Saved entries:
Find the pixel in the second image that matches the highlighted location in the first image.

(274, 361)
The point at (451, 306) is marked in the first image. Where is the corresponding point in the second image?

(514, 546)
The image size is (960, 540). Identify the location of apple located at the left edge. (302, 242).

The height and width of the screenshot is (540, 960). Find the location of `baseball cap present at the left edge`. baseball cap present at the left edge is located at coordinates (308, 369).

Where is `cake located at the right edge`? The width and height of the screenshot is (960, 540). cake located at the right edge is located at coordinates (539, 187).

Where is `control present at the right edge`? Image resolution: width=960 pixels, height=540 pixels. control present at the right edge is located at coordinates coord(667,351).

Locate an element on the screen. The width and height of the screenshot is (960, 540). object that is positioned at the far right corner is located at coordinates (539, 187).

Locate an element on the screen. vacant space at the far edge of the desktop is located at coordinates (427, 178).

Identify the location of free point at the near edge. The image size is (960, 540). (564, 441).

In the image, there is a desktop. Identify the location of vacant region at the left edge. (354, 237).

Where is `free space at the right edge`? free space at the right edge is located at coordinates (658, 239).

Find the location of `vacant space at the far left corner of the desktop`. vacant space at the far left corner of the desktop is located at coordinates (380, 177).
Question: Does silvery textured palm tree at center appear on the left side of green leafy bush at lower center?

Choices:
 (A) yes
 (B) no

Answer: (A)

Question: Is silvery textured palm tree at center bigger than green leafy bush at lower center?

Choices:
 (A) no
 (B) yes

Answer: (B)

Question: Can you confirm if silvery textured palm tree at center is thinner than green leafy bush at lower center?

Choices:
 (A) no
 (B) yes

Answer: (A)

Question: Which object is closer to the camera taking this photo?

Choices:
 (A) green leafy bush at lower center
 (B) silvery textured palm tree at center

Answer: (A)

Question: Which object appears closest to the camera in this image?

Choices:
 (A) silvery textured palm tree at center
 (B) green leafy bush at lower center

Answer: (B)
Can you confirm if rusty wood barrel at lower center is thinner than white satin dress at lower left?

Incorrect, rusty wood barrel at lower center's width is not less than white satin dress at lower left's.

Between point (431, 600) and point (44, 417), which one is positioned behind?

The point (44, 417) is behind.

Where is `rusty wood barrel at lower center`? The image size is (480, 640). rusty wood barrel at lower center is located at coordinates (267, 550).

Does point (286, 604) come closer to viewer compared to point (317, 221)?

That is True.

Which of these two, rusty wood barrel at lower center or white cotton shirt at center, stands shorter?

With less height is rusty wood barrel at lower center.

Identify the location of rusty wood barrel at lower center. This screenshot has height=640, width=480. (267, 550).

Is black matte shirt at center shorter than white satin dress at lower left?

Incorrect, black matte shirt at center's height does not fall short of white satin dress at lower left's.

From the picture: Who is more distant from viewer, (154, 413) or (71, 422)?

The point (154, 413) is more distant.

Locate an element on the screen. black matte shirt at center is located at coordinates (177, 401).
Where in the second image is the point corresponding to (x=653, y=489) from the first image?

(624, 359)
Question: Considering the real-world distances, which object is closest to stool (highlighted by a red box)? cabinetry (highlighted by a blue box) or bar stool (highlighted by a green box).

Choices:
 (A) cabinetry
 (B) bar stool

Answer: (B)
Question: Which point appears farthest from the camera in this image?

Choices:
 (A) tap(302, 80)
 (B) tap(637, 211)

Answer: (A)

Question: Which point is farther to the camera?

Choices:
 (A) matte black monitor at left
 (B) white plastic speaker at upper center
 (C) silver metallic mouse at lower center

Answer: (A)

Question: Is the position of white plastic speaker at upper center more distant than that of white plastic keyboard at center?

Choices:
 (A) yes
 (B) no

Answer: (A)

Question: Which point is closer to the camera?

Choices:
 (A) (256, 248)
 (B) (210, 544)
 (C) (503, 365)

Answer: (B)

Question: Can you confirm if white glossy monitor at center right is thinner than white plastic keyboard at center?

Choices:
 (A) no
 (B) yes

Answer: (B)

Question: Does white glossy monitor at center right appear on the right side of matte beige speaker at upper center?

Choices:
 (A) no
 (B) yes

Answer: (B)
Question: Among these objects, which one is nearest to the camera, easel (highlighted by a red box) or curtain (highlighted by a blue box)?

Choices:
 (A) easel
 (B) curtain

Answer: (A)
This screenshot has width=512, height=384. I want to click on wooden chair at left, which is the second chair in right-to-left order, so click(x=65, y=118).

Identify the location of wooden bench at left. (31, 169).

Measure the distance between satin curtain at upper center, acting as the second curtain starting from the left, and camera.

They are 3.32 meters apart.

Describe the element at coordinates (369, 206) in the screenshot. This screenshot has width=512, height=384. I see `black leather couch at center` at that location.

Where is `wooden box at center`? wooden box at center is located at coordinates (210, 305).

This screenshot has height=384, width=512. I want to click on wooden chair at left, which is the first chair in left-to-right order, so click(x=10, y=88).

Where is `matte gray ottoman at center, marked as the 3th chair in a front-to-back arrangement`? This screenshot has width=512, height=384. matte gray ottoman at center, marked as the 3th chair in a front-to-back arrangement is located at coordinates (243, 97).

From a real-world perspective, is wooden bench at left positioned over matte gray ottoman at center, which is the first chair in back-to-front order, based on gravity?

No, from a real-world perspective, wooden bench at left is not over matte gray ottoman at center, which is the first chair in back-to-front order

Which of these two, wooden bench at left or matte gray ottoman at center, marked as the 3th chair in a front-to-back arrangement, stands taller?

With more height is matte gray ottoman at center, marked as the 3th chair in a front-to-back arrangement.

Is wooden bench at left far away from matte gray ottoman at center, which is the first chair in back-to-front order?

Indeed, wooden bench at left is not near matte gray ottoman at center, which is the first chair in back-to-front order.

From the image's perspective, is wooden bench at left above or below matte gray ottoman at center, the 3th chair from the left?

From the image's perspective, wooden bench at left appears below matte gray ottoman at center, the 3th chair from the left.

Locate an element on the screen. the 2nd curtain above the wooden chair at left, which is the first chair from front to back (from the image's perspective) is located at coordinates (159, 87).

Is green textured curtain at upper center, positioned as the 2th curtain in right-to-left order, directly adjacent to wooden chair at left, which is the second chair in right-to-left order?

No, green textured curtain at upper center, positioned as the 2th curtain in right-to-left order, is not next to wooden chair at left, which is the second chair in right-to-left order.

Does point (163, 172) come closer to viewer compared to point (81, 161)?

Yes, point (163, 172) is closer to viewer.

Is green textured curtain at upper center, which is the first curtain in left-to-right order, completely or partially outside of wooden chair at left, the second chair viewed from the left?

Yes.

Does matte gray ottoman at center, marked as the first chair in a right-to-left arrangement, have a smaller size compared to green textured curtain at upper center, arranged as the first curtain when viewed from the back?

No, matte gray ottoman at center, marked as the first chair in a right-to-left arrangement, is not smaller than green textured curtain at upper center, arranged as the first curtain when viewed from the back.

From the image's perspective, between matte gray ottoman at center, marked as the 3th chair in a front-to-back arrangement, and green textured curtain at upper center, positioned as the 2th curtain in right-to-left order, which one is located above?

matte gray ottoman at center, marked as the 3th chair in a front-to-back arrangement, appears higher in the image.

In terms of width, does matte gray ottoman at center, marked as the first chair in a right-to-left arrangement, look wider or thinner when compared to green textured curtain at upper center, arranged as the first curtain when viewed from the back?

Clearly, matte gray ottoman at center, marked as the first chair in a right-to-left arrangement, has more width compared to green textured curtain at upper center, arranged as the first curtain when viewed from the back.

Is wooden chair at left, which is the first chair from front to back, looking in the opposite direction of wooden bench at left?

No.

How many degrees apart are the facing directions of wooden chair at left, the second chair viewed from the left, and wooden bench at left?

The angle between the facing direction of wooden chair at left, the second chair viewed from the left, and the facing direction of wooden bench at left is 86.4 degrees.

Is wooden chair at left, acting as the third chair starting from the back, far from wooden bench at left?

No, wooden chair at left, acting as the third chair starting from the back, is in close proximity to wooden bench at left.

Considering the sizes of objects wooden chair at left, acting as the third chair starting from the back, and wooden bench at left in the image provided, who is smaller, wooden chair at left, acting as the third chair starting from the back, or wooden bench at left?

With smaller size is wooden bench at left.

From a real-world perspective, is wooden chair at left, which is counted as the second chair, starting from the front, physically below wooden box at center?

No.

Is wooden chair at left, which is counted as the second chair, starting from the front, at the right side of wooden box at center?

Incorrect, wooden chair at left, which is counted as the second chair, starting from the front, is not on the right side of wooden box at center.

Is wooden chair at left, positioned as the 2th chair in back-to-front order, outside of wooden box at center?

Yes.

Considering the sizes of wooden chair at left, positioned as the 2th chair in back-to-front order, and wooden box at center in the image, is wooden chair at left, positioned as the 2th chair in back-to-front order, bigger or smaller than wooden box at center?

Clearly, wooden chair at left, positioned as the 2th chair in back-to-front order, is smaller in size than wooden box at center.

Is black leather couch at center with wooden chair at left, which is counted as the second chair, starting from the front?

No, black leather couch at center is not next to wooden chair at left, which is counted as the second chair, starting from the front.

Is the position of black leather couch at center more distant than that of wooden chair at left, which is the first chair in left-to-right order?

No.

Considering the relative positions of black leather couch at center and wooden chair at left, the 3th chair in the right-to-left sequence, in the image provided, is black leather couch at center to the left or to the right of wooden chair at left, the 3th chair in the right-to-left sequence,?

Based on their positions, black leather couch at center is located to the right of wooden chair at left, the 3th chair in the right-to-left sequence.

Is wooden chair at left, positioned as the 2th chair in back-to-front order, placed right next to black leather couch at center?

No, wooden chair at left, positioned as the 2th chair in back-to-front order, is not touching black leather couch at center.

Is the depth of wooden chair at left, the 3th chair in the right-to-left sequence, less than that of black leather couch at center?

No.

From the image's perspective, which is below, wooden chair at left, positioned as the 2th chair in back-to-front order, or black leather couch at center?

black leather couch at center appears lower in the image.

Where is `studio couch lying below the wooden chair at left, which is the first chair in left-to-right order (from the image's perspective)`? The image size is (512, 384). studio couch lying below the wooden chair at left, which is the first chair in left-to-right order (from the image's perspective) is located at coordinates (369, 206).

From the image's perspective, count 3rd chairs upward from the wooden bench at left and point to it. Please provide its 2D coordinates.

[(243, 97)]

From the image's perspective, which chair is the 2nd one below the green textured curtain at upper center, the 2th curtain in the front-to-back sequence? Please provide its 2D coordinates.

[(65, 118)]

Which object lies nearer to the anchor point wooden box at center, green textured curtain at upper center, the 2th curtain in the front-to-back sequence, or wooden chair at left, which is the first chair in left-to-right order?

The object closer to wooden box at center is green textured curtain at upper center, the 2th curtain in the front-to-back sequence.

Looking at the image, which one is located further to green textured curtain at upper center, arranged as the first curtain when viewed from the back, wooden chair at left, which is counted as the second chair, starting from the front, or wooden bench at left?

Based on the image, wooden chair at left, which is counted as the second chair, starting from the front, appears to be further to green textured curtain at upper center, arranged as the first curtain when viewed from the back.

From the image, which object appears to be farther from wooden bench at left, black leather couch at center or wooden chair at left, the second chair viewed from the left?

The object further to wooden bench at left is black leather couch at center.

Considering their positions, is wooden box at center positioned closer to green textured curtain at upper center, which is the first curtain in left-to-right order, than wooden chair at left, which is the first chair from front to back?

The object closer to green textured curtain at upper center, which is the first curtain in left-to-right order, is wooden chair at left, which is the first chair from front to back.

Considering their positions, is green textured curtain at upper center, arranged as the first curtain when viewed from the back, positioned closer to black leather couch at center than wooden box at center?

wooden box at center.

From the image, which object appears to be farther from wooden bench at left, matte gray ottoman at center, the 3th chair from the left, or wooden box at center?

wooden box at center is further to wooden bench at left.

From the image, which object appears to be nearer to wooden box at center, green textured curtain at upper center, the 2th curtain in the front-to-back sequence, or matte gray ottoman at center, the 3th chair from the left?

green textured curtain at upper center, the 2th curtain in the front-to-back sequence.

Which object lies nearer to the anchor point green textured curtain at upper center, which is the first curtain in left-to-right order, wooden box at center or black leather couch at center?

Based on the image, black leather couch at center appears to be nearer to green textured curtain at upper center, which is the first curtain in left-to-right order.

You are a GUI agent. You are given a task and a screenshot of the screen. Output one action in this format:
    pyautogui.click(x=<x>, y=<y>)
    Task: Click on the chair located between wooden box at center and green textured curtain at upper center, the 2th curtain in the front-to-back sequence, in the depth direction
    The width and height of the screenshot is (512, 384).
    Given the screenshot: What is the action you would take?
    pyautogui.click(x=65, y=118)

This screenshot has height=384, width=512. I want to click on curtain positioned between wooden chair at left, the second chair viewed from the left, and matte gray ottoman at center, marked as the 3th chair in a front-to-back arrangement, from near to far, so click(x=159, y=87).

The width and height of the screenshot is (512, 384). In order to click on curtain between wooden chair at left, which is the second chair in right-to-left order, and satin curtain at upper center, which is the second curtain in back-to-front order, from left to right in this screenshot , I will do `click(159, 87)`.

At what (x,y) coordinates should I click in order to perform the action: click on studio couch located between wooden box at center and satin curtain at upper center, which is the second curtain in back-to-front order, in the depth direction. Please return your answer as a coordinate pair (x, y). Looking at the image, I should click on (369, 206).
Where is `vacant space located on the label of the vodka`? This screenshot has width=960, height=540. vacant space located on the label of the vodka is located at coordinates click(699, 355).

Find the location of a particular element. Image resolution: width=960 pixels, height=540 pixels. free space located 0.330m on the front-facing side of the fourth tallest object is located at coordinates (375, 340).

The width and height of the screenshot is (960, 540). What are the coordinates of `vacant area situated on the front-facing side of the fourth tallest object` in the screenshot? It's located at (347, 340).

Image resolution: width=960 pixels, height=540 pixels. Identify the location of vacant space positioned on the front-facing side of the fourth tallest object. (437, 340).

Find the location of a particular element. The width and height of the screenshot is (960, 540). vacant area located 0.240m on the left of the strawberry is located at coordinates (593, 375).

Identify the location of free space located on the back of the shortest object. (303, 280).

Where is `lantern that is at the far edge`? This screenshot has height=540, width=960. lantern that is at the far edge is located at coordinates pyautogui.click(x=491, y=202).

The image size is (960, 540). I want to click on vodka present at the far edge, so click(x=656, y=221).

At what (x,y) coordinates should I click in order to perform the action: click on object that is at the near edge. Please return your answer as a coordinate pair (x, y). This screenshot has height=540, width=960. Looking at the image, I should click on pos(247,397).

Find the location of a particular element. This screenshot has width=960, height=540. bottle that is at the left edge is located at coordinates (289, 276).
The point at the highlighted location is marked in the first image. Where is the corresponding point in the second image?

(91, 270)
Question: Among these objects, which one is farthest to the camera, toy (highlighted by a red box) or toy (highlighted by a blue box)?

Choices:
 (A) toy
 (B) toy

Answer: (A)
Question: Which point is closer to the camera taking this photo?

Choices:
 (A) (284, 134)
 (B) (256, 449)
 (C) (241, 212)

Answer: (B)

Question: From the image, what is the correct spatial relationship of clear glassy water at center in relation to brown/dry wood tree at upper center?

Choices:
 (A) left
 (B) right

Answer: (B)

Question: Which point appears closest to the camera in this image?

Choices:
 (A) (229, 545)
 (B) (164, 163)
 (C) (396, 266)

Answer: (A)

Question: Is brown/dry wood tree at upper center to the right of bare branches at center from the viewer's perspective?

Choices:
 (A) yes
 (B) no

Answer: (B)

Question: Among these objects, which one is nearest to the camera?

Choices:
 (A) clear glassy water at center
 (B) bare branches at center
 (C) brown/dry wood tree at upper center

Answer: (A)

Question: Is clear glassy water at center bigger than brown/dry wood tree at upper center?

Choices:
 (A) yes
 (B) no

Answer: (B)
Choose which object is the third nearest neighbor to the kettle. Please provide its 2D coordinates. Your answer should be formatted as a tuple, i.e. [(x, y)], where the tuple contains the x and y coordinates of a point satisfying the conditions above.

**Exercise prompt**:
Quote the records word for word from their first line up to and including the line that contains "The height and".

**Result of this task**:
Find the pixel in the second image that matches the highlighted location in the first image.

(274, 361)
The point at (451, 306) is marked in the first image. Where is the corresponding point in the second image?

(514, 546)
The image size is (960, 540). Identify the location of apple located at the left edge. (302, 242).

The height and width of the screenshot is (540, 960). Find the location of `baseball cap present at the left edge`. baseball cap present at the left edge is located at coordinates (308, 369).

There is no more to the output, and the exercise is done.